Pictures must be left out. Retype exactly the lines from the one containing "TP1: test point (n31) -> none" through the last line of the records below.

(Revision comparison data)
* * *
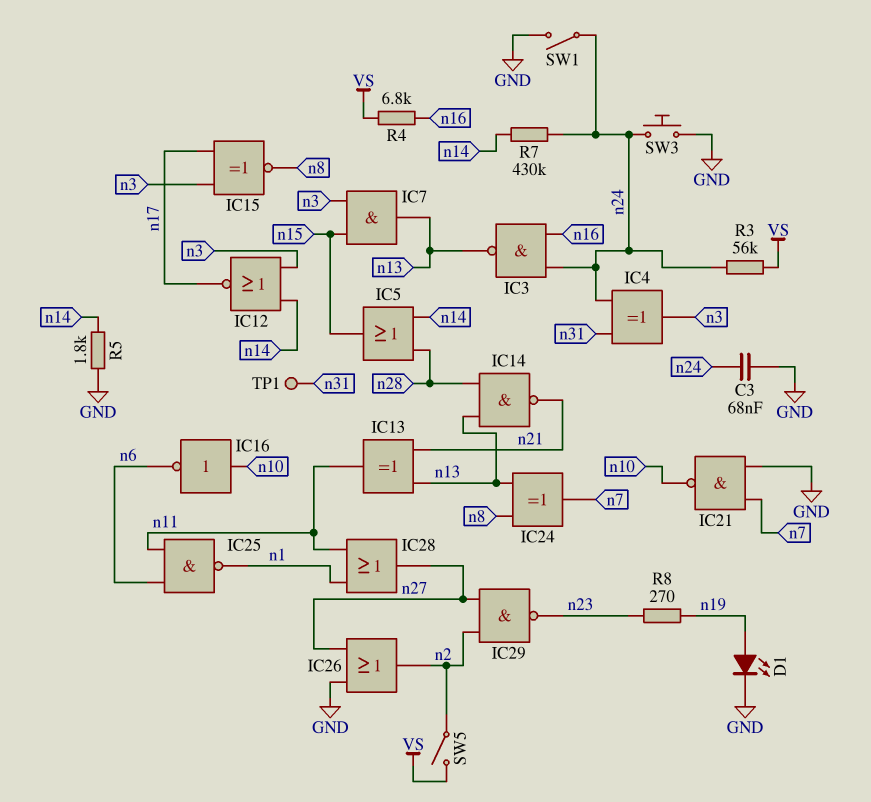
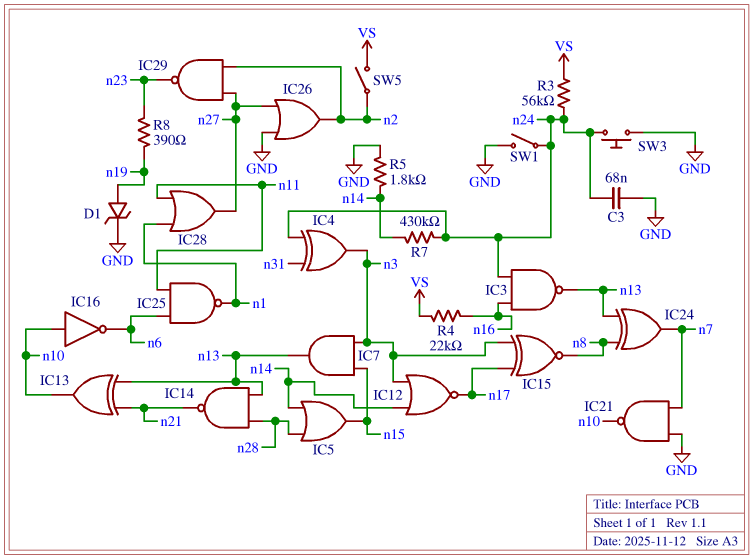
D1: LED (A n19, K GND) -> zener (A n19, K GND)
IC13: XOR (in n13, in n21, out n11) -> XOR (in n13, in n21, out n10)
R4: 6.8k (VS, n16) -> 22k (VS, n16)
R8: 270 (n19, n23) -> 390 (n19, n23)
TP1: test point (n31) -> none

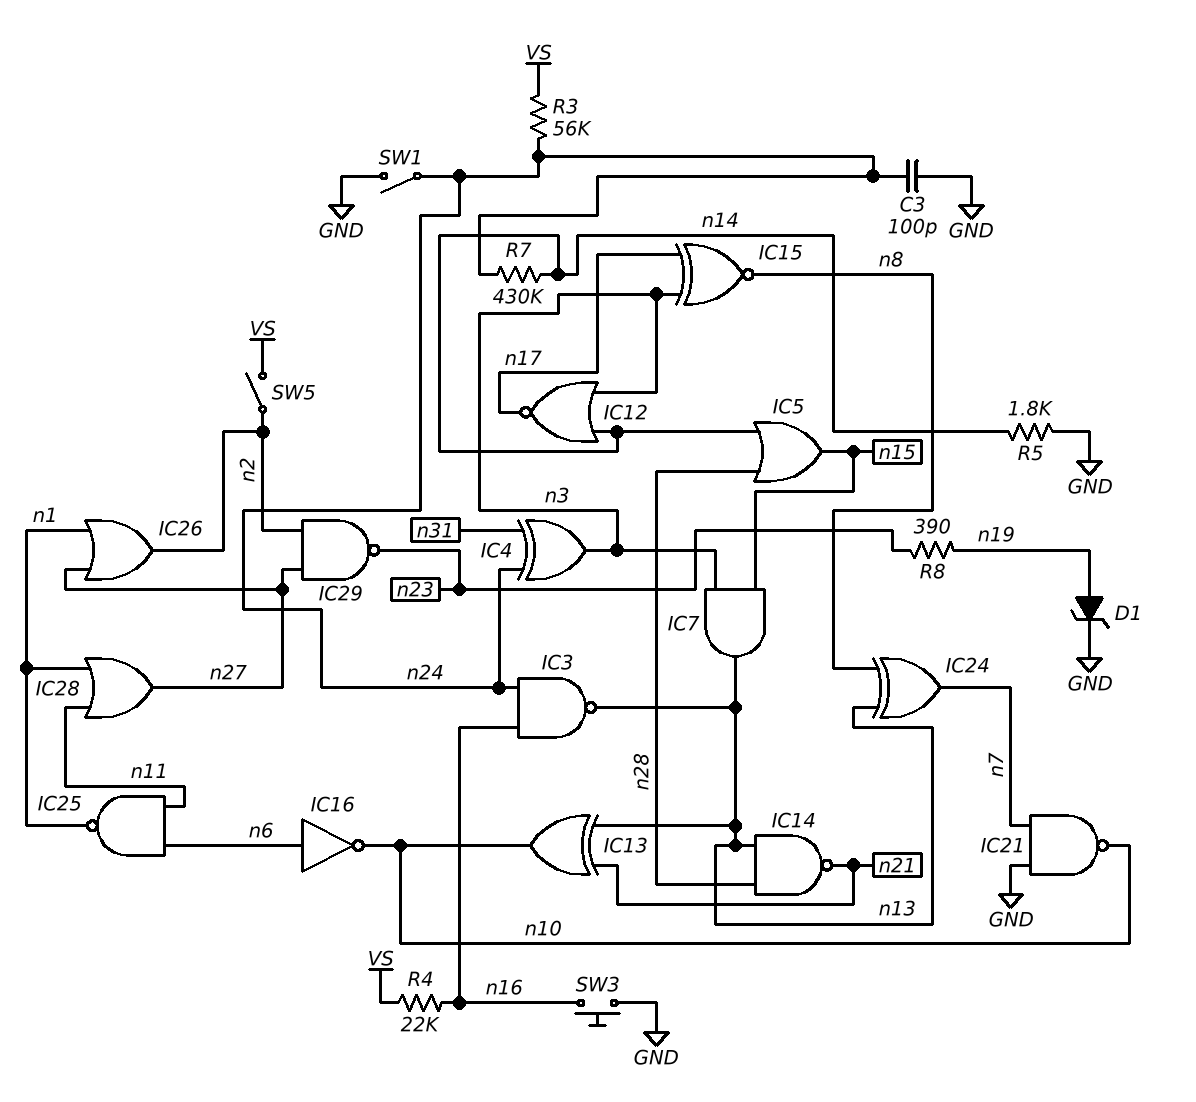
C3: 68nF (GND, n24) -> 100pF (GND, n24)
IC16: NOT (in n10, out n6) -> NOT (in n6, out n10)
IC26: OR (in GND, in n27, out n2) -> OR (in n1, in n27, out n2)
SW3: button (GND, n24) -> button (GND, n16)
* * *
**Result for this task:**
TP1: test point (n31) -> none

C3: 68nF (GND, n24) -> 100pF (GND, n24)
IC16: NOT (in n10, out n6) -> NOT (in n6, out n10)
IC26: OR (in GND, in n27, out n2) -> OR (in n1, in n27, out n2)
SW3: button (GND, n24) -> button (GND, n16)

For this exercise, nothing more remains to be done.